— Begin —
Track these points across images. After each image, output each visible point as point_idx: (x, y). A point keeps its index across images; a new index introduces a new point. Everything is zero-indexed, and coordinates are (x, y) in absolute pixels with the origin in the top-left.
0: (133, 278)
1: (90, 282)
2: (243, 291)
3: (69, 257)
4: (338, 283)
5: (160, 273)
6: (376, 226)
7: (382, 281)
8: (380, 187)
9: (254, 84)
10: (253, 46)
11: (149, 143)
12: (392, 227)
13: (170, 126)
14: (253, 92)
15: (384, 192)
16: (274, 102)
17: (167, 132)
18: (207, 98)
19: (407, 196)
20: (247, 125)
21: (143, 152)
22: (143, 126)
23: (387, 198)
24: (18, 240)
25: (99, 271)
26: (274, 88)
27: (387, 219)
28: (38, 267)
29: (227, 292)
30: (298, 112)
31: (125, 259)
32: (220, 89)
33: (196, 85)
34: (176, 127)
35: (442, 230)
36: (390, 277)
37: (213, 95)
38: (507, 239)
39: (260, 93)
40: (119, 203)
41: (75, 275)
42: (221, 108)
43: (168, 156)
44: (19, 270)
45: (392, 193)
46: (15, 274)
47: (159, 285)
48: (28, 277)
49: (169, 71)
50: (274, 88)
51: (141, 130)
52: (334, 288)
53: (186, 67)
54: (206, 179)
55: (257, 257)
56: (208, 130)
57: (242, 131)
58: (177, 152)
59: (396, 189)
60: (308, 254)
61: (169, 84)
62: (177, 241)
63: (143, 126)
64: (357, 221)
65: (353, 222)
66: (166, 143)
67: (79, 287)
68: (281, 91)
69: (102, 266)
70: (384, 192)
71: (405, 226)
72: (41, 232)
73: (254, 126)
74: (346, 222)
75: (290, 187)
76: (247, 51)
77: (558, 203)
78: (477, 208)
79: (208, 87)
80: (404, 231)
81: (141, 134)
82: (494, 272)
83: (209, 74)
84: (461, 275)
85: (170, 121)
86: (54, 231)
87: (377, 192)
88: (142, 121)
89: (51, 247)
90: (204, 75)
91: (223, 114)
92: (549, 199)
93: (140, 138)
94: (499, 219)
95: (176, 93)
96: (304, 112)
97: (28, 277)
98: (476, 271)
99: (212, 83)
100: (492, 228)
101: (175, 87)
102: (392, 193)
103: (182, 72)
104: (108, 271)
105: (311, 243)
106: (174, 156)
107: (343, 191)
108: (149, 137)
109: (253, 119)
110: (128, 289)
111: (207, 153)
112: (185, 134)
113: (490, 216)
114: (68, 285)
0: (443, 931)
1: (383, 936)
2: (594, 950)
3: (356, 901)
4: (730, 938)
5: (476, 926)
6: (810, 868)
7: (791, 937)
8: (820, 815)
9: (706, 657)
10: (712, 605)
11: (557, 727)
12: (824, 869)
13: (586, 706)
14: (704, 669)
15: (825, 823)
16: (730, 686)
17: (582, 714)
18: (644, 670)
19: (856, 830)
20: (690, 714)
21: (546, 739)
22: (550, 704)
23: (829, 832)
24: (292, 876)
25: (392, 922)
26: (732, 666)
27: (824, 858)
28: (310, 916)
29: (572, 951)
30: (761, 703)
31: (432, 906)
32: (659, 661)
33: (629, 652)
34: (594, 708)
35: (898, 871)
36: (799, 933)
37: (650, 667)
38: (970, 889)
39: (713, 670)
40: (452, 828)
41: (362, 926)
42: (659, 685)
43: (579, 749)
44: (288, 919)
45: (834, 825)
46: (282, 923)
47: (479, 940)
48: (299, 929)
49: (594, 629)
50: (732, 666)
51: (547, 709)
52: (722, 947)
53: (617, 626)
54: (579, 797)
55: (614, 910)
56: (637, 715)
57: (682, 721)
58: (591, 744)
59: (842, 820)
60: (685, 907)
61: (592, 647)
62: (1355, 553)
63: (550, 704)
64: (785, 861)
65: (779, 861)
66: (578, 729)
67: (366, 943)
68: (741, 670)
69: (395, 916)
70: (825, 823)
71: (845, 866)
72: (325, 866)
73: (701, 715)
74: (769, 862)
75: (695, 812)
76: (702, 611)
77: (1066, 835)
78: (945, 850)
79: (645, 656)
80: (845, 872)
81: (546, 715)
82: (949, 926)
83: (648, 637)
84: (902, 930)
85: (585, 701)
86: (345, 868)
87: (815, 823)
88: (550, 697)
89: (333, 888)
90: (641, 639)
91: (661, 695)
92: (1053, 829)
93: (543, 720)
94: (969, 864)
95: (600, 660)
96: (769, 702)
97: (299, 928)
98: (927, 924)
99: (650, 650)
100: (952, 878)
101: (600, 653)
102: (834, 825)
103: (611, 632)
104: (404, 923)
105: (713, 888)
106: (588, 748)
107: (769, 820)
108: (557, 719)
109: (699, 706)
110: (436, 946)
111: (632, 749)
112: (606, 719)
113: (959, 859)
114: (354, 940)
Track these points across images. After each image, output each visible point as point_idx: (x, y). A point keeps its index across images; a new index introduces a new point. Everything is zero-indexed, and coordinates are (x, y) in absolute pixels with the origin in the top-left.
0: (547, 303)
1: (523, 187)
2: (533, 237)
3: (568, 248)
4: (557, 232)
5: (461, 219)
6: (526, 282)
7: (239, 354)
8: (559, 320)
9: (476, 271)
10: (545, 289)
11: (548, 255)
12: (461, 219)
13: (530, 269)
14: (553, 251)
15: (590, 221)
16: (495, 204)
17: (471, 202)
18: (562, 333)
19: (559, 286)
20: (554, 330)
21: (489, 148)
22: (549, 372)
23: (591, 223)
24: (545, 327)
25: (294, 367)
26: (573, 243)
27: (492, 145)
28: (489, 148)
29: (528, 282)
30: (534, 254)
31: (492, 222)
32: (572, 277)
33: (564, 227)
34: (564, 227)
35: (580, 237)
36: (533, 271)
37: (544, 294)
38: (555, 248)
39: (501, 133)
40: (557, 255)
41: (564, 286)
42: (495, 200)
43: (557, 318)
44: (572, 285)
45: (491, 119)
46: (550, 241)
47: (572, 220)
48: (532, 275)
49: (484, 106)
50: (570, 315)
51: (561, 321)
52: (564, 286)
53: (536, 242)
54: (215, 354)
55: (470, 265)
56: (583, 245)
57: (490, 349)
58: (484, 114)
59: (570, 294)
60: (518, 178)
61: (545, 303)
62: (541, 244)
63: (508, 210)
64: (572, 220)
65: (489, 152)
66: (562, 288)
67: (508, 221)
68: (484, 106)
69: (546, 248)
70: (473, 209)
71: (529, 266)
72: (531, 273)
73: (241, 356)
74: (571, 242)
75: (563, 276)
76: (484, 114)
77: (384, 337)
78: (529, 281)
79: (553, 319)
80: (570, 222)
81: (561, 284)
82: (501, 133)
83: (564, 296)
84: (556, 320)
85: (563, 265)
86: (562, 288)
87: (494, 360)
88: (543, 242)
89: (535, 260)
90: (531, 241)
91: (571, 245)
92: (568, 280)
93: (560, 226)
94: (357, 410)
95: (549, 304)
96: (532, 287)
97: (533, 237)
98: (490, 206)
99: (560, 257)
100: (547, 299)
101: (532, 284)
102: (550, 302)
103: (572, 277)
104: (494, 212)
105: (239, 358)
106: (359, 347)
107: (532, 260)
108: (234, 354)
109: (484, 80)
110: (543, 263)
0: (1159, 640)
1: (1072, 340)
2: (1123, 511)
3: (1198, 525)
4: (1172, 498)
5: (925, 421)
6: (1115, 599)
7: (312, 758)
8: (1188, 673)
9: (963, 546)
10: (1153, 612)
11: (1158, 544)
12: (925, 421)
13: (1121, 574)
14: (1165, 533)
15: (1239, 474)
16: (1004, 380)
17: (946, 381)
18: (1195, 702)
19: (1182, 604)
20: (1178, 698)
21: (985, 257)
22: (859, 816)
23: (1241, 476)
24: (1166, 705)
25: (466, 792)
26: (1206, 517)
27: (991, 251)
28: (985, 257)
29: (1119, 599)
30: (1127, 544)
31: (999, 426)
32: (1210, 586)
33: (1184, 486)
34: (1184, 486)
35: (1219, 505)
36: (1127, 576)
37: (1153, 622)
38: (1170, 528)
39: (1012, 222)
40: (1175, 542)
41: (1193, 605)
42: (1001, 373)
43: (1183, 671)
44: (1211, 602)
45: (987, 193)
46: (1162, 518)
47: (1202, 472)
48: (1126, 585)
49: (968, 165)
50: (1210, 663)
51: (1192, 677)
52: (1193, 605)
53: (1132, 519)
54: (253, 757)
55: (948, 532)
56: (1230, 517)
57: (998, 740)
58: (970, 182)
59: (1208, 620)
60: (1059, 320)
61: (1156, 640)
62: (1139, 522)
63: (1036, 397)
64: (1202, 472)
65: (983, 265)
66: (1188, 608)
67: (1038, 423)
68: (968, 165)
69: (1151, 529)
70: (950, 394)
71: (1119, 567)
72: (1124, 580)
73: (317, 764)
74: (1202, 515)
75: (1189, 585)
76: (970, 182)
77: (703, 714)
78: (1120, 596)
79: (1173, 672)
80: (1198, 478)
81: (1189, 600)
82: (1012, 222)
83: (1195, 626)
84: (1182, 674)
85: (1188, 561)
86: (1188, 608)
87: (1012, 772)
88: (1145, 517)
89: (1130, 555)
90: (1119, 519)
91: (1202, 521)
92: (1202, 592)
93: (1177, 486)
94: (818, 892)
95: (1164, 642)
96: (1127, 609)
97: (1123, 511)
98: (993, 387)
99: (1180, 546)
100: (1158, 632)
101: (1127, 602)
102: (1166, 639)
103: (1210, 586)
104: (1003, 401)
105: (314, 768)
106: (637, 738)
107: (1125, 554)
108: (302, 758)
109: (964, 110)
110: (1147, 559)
— End —
Directions for this task:
Copy the records verbatim, from their first line through the line that contains "41: (75, 275)", with both ends included and nothing else.

Solution for this problem:
Track these points across images. After each image, output each visible point as point_idx: (x, y). A point keeps its index across images; a new index introduces a new point. Everything is zero-indexed, and coordinates are (x, y) in absolute pixels with the origin in the top-left.
0: (133, 278)
1: (90, 282)
2: (243, 291)
3: (69, 257)
4: (338, 283)
5: (160, 273)
6: (376, 226)
7: (382, 281)
8: (380, 187)
9: (254, 84)
10: (253, 46)
11: (149, 143)
12: (392, 227)
13: (170, 126)
14: (253, 92)
15: (384, 192)
16: (274, 102)
17: (167, 132)
18: (207, 98)
19: (407, 196)
20: (247, 125)
21: (143, 152)
22: (143, 126)
23: (387, 198)
24: (18, 240)
25: (99, 271)
26: (274, 88)
27: (387, 219)
28: (38, 267)
29: (227, 292)
30: (298, 112)
31: (125, 259)
32: (220, 89)
33: (196, 85)
34: (176, 127)
35: (442, 230)
36: (390, 277)
37: (213, 95)
38: (507, 239)
39: (260, 93)
40: (119, 203)
41: (75, 275)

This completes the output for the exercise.